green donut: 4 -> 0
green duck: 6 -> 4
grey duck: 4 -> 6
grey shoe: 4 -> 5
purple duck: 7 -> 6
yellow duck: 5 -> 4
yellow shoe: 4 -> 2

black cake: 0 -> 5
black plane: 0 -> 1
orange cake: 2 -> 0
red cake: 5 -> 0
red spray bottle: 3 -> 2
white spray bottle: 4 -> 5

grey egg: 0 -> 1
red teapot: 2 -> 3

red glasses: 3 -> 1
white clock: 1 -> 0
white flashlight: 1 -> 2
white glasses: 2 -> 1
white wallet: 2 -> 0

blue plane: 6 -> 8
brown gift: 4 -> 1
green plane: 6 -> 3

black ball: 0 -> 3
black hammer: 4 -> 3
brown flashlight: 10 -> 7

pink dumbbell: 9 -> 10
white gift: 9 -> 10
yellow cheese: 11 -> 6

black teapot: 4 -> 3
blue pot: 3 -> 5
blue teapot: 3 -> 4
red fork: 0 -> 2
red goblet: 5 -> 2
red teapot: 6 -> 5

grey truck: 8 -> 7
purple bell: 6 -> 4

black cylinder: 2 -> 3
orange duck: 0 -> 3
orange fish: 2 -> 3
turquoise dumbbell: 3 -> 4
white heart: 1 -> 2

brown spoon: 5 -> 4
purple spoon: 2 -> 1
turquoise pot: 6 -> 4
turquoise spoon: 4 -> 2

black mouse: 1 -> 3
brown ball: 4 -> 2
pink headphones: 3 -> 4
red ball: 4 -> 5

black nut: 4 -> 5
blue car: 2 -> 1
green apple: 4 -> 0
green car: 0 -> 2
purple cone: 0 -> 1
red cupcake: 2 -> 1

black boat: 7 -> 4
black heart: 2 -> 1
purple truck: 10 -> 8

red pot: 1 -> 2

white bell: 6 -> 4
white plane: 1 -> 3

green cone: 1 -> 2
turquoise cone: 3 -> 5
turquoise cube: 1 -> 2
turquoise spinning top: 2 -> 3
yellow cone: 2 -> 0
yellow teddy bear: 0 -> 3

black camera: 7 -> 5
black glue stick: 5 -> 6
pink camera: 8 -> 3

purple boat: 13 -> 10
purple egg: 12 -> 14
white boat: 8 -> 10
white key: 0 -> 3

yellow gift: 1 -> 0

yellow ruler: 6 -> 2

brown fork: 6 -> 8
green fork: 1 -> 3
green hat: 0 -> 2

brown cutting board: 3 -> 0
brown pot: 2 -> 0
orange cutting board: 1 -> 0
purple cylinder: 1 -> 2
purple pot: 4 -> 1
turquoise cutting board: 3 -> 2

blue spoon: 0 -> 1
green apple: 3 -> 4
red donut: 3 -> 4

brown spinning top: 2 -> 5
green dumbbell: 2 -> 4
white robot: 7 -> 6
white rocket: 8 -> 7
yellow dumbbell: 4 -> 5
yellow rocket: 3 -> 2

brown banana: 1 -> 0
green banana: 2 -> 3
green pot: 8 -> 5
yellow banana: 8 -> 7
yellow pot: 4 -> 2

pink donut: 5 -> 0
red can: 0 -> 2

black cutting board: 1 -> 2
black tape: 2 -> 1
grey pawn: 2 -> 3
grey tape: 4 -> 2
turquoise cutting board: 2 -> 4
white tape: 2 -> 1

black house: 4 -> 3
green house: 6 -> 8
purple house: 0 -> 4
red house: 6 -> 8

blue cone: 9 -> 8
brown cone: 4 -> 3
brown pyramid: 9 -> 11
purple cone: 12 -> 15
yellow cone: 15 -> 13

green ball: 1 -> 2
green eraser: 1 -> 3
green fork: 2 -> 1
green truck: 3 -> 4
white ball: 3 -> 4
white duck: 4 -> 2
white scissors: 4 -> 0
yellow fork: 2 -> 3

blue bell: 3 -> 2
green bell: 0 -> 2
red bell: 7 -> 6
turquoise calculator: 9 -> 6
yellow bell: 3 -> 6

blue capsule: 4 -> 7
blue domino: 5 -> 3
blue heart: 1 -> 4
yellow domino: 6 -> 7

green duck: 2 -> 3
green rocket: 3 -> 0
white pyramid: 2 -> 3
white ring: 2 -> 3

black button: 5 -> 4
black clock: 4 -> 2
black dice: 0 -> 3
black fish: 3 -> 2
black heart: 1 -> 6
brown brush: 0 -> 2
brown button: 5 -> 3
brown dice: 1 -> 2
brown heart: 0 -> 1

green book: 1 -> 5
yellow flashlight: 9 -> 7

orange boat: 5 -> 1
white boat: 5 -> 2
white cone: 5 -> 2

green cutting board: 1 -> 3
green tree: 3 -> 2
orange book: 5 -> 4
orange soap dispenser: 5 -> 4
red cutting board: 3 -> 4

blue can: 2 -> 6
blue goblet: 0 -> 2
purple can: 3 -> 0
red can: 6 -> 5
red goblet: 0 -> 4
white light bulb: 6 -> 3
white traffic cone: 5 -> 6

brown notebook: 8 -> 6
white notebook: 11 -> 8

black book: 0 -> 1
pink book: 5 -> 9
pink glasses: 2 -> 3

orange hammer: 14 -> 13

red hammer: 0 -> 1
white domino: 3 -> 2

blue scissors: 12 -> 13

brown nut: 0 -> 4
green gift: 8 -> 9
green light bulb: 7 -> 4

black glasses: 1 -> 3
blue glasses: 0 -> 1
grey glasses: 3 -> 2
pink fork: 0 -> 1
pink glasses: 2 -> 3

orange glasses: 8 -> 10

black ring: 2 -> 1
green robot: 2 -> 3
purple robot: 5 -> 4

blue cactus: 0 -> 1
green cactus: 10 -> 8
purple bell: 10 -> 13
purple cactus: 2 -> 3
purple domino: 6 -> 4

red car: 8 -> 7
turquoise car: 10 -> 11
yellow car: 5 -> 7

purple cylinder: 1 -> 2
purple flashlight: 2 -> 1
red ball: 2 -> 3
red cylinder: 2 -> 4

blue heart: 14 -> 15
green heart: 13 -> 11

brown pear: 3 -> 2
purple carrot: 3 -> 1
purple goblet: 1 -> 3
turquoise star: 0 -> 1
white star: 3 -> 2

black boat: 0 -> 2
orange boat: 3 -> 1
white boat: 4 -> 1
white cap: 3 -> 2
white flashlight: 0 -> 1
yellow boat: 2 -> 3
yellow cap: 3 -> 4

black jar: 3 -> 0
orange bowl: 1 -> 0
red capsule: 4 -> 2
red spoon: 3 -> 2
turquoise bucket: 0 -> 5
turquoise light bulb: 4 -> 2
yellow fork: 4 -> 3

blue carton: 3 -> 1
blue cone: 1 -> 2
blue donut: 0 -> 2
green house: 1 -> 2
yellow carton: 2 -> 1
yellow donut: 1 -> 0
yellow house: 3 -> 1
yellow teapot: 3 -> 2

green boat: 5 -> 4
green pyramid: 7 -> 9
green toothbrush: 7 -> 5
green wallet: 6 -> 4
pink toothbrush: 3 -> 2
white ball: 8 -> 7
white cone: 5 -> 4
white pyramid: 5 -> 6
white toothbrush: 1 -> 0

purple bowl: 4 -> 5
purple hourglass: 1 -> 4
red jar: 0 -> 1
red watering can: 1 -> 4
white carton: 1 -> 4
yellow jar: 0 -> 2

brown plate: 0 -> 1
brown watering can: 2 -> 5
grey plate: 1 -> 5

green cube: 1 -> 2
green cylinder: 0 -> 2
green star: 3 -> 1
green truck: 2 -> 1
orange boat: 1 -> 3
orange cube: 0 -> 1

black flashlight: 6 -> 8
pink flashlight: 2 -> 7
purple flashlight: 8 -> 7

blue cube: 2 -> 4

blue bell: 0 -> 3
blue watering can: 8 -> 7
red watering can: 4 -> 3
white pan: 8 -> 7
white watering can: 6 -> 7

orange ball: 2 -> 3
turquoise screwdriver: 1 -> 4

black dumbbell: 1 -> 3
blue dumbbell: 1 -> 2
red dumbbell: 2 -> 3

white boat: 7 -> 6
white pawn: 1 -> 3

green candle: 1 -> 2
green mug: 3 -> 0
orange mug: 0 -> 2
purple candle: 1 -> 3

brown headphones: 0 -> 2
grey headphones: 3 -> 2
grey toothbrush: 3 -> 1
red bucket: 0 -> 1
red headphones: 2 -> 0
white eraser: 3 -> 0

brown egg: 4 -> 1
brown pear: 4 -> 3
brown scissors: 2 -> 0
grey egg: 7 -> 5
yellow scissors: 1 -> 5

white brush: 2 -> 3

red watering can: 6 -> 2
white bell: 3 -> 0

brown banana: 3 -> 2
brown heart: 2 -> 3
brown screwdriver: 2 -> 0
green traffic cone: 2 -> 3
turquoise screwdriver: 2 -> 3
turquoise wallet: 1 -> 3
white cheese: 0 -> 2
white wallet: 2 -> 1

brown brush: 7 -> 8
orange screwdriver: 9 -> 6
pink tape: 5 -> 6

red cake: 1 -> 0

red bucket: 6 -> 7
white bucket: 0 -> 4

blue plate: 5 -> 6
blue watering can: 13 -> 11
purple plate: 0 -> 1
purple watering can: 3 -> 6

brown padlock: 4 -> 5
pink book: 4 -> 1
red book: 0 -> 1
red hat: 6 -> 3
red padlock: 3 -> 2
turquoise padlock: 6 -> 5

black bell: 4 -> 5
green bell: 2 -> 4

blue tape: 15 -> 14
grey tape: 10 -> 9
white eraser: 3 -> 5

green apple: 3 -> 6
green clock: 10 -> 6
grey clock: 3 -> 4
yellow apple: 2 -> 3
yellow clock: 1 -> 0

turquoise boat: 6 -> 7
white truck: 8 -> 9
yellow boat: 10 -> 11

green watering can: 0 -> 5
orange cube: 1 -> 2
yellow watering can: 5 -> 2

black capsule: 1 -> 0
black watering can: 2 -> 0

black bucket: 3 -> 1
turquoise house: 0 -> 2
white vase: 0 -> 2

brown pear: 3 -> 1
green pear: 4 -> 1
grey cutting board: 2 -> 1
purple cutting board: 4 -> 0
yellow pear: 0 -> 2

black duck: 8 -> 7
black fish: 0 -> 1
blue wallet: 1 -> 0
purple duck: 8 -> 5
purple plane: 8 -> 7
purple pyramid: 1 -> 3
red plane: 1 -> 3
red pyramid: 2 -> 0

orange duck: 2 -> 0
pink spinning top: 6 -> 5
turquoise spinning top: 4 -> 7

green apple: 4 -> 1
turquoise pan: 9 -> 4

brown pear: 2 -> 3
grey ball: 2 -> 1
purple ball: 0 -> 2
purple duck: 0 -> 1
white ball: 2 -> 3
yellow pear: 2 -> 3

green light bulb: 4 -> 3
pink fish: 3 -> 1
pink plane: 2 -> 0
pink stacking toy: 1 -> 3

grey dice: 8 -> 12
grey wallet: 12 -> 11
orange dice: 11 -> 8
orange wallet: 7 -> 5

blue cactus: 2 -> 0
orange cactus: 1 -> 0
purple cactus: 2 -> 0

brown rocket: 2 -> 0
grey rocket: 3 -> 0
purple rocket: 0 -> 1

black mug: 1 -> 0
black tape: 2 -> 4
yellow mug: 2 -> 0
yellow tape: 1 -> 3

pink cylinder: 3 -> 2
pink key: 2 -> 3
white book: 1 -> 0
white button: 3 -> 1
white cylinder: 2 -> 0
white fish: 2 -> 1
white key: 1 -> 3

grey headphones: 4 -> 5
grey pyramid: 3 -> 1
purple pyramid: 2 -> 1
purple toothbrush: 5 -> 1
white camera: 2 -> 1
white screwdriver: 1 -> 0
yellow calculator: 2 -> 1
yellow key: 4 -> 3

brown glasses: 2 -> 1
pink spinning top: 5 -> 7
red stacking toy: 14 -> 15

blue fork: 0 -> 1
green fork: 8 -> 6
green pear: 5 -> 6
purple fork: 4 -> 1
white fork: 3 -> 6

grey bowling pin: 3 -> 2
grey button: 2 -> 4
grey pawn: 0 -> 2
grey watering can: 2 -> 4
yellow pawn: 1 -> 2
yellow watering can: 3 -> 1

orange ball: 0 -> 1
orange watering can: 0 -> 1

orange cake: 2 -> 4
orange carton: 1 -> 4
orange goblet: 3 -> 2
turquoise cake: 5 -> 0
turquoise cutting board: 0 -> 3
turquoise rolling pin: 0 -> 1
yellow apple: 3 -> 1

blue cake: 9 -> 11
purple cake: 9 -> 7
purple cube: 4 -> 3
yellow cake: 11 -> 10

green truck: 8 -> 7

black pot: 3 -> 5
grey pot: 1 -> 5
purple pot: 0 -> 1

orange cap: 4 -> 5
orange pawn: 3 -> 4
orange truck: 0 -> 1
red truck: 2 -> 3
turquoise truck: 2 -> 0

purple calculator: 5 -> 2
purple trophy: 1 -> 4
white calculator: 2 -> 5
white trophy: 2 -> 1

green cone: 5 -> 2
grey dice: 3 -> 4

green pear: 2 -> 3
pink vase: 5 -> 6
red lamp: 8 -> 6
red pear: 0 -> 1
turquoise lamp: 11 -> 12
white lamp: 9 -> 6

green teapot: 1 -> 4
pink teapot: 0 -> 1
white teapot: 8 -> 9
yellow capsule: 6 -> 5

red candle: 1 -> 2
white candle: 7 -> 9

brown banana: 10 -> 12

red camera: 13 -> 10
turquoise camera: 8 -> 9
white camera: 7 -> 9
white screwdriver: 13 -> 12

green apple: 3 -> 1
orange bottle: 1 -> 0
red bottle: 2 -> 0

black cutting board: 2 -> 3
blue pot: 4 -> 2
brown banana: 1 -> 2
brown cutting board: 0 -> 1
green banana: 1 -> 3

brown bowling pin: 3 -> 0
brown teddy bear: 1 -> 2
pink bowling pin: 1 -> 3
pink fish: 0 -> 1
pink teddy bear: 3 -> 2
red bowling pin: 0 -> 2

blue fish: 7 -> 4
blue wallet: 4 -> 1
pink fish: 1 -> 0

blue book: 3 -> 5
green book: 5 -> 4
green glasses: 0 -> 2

------

» Task description
Copy only this part of the entries above: the line with "red bell: 7 -> 6", the line with "green book: 1 -> 5", and the lines between, all exactly as written.

» Response to this task
red bell: 7 -> 6
turquoise calculator: 9 -> 6
yellow bell: 3 -> 6

blue capsule: 4 -> 7
blue domino: 5 -> 3
blue heart: 1 -> 4
yellow domino: 6 -> 7

green duck: 2 -> 3
green rocket: 3 -> 0
white pyramid: 2 -> 3
white ring: 2 -> 3

black button: 5 -> 4
black clock: 4 -> 2
black dice: 0 -> 3
black fish: 3 -> 2
black heart: 1 -> 6
brown brush: 0 -> 2
brown button: 5 -> 3
brown dice: 1 -> 2
brown heart: 0 -> 1

green book: 1 -> 5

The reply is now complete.